> [What is expected]
Set down exactly the lines below between the line holding "brown spinning top: 1 -> 3" and the line holding "red stacking toy: 10 -> 7", inclusive; no other line belongs in the answer.

· · ·

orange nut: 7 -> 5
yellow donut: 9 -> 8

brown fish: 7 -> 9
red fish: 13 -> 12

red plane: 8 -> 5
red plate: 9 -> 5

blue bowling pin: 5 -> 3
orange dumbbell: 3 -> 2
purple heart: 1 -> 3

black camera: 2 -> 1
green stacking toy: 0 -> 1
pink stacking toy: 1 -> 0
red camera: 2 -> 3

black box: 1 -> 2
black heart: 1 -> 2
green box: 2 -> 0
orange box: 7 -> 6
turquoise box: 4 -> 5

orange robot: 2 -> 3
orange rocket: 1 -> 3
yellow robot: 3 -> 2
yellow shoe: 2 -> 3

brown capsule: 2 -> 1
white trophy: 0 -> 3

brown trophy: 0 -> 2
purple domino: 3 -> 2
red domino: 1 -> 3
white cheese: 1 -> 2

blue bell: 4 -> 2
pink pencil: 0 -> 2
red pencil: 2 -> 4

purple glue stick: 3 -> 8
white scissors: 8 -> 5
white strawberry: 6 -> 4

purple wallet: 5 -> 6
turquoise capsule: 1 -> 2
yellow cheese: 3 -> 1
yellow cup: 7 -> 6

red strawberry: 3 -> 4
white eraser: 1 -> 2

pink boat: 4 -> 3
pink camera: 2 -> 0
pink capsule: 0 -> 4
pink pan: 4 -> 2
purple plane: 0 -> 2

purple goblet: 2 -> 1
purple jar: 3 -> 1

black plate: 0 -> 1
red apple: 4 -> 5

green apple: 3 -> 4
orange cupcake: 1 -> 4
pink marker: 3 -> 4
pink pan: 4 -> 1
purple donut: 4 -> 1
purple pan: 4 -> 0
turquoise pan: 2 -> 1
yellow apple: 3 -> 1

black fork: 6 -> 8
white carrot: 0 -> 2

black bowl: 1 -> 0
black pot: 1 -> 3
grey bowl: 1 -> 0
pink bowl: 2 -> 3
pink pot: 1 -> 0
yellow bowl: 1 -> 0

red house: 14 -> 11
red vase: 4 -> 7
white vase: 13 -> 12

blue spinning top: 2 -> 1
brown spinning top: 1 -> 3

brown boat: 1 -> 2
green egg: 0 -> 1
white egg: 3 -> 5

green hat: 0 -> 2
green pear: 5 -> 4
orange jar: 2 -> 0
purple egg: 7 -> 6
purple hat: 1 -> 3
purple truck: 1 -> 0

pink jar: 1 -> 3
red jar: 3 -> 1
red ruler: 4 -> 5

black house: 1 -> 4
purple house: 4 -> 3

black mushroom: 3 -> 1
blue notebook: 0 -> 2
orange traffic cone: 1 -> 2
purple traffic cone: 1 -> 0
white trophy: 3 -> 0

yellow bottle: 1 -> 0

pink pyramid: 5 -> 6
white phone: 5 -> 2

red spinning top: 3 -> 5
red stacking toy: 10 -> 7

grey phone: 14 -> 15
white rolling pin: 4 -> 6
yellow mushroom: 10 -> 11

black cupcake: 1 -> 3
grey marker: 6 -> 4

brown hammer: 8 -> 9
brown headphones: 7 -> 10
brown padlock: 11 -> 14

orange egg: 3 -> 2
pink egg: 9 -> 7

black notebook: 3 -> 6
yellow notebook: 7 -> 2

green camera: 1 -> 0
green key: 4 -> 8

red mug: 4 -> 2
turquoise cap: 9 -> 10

· · ·

> [Reply to the exercise]
brown spinning top: 1 -> 3

brown boat: 1 -> 2
green egg: 0 -> 1
white egg: 3 -> 5

green hat: 0 -> 2
green pear: 5 -> 4
orange jar: 2 -> 0
purple egg: 7 -> 6
purple hat: 1 -> 3
purple truck: 1 -> 0

pink jar: 1 -> 3
red jar: 3 -> 1
red ruler: 4 -> 5

black house: 1 -> 4
purple house: 4 -> 3

black mushroom: 3 -> 1
blue notebook: 0 -> 2
orange traffic cone: 1 -> 2
purple traffic cone: 1 -> 0
white trophy: 3 -> 0

yellow bottle: 1 -> 0

pink pyramid: 5 -> 6
white phone: 5 -> 2

red spinning top: 3 -> 5
red stacking toy: 10 -> 7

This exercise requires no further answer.